Segment Start: Supplied data
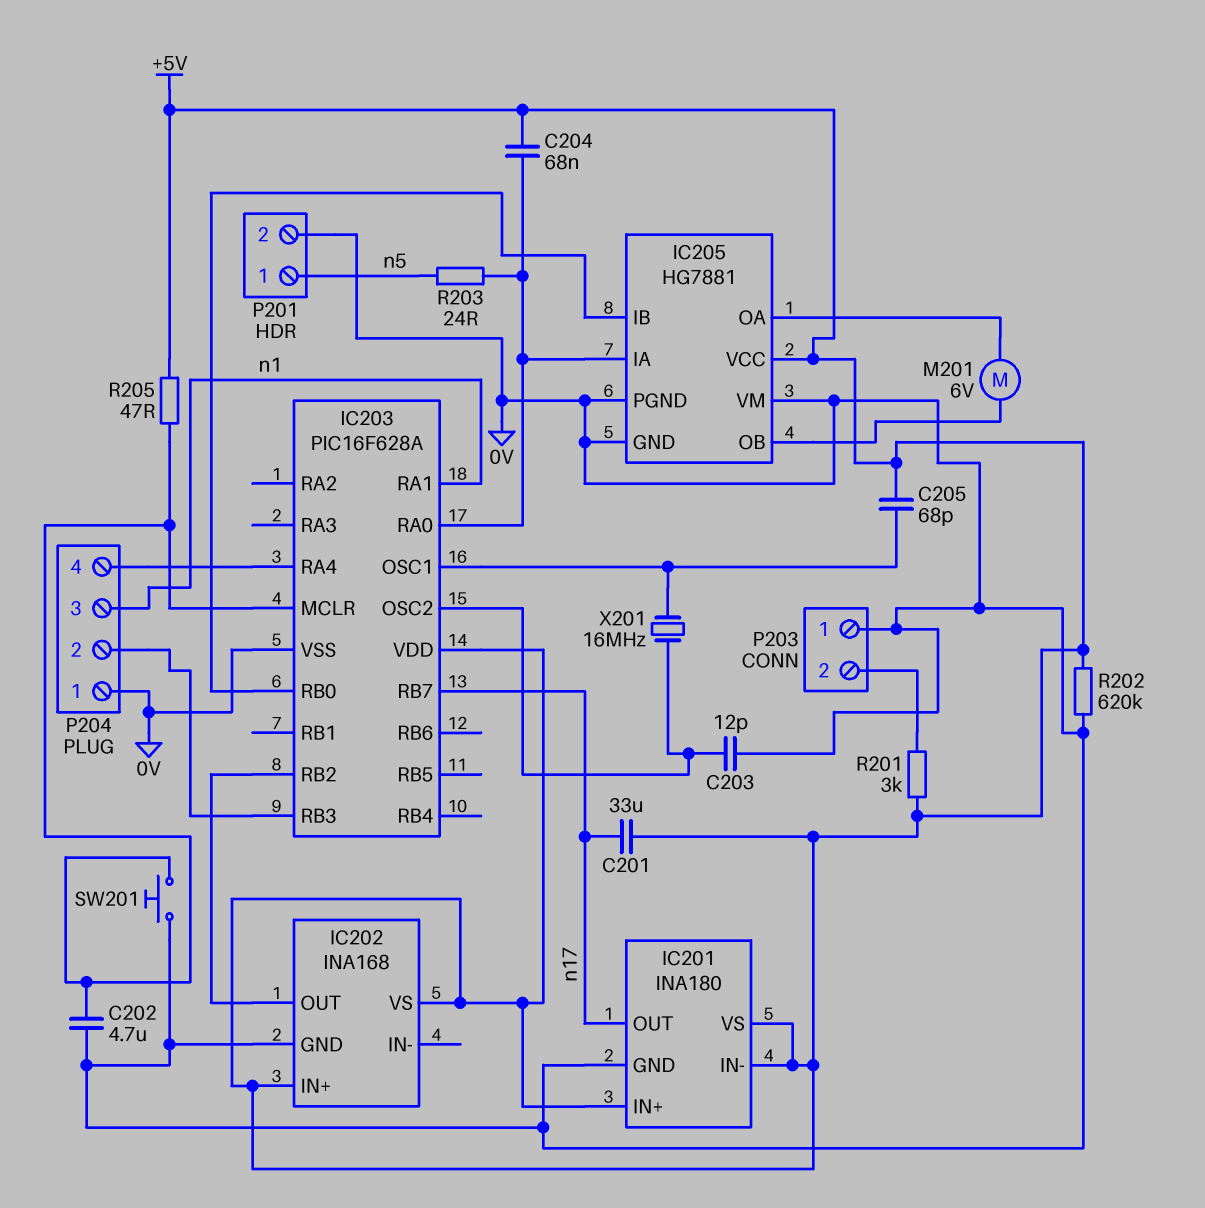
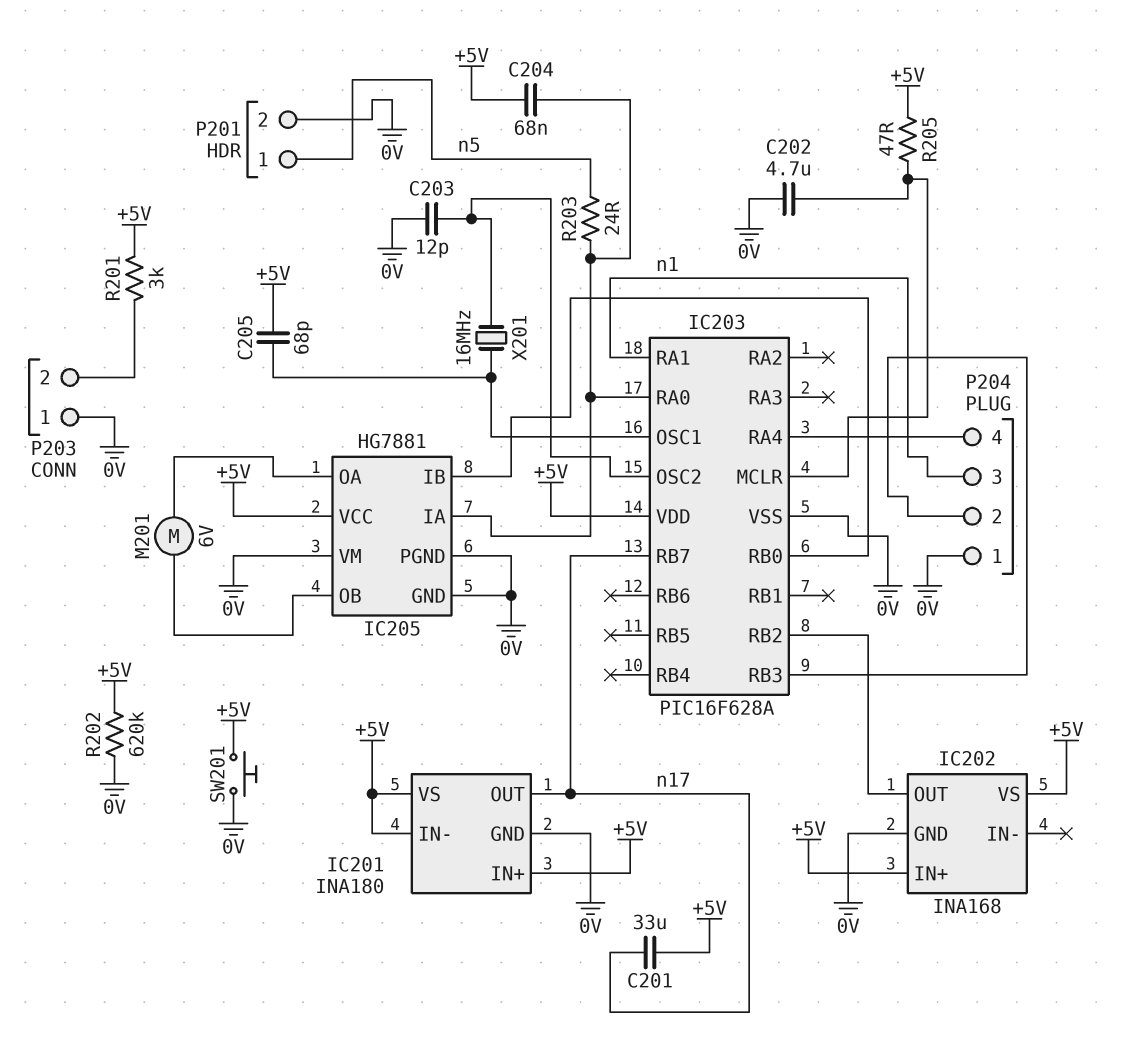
SW201: button (0V, IC203/MCLR) -> button (+5V, 0V)

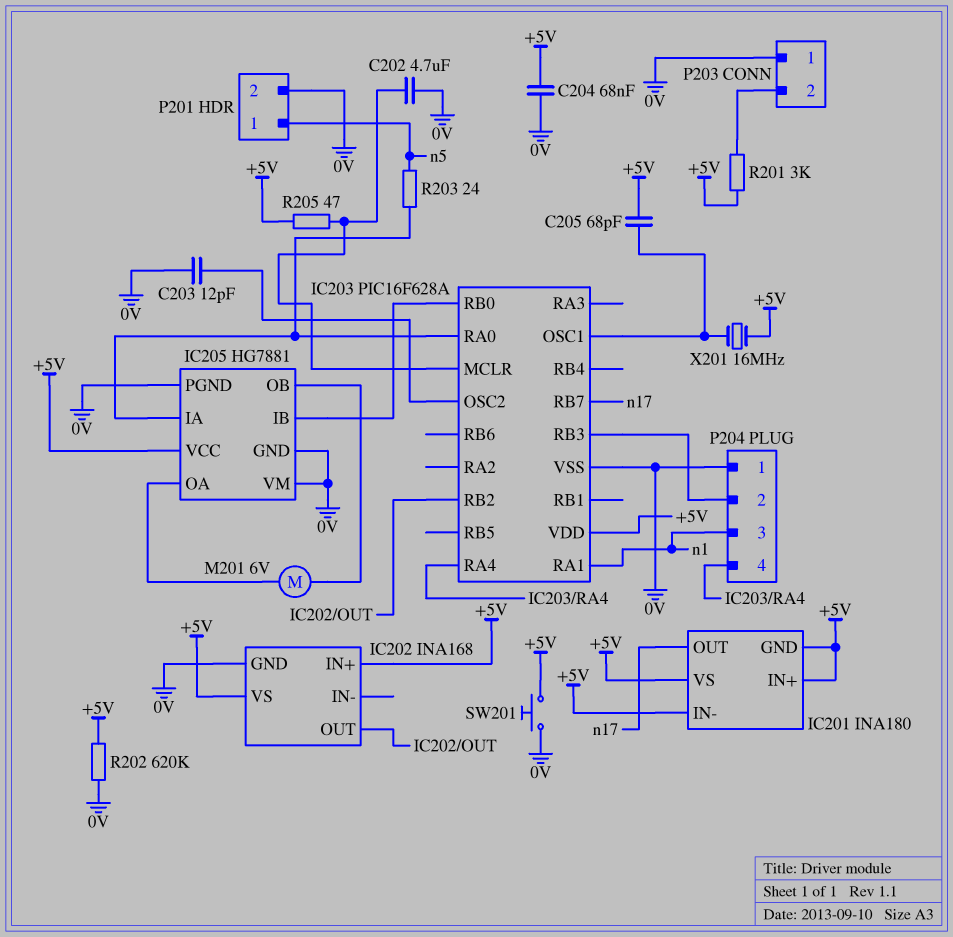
C201: 33uF (+5V, n17) -> none
C204: 68nF (+5V, IC203/RA0) -> 68nF (+5V, 0V)
IC201 pin GND: 0V -> +5V
X201: 16MHz (IC203/OSC1, IC203/OSC2) -> 16MHz (+5V, IC203/OSC1)

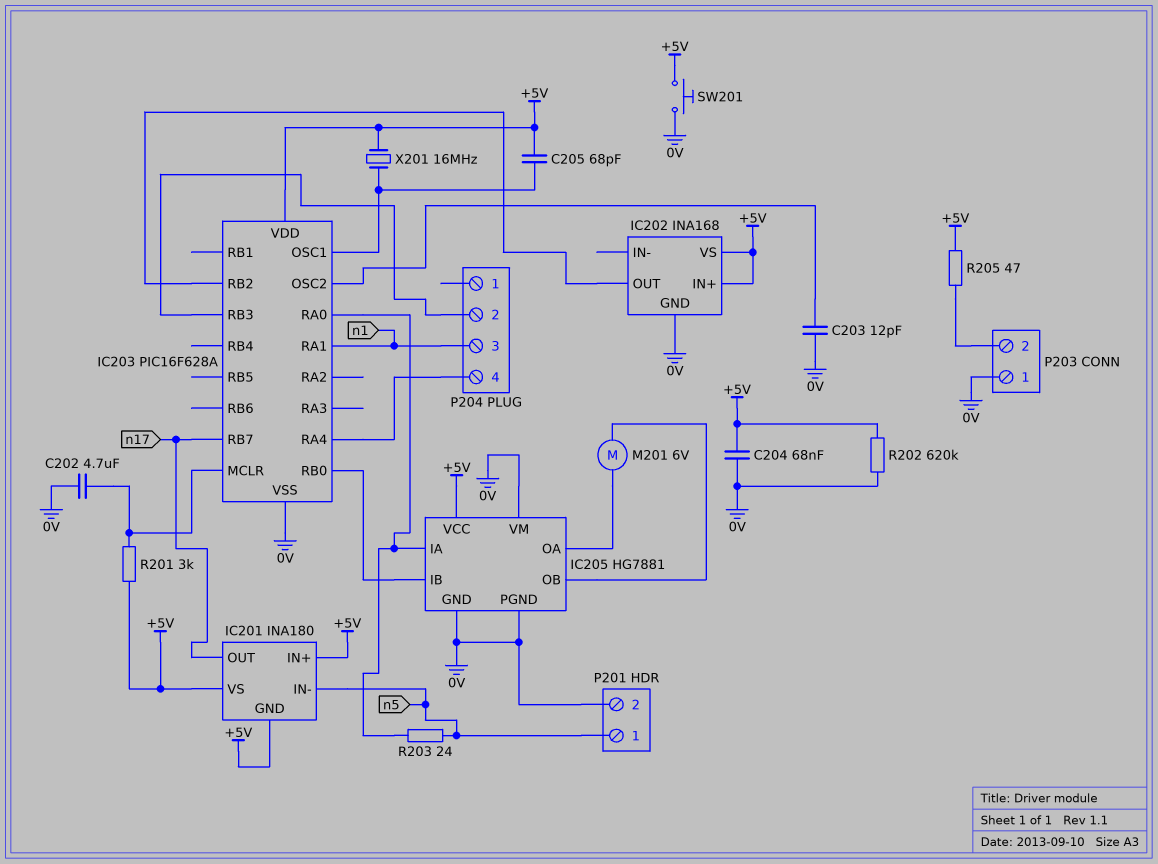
IC201 pin IN-: +5V -> n5
P204 pin 1: 0V -> none
R201: 3k (+5V, P203/2) -> 3k (+5V, IC203/MCLR)
R205: 47 (+5V, IC203/MCLR) -> 47 (+5V, P203/2)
Segment End: Supplied data
What is being asked —
Transcribe exactly, please, the lines from the one with "R201: 3k (+5V, P203/2)" to the last line of the entries above, ends included.

Answer area —
R201: 3k (+5V, P203/2) -> 3k (+5V, IC203/MCLR)
R205: 47 (+5V, IC203/MCLR) -> 47 (+5V, P203/2)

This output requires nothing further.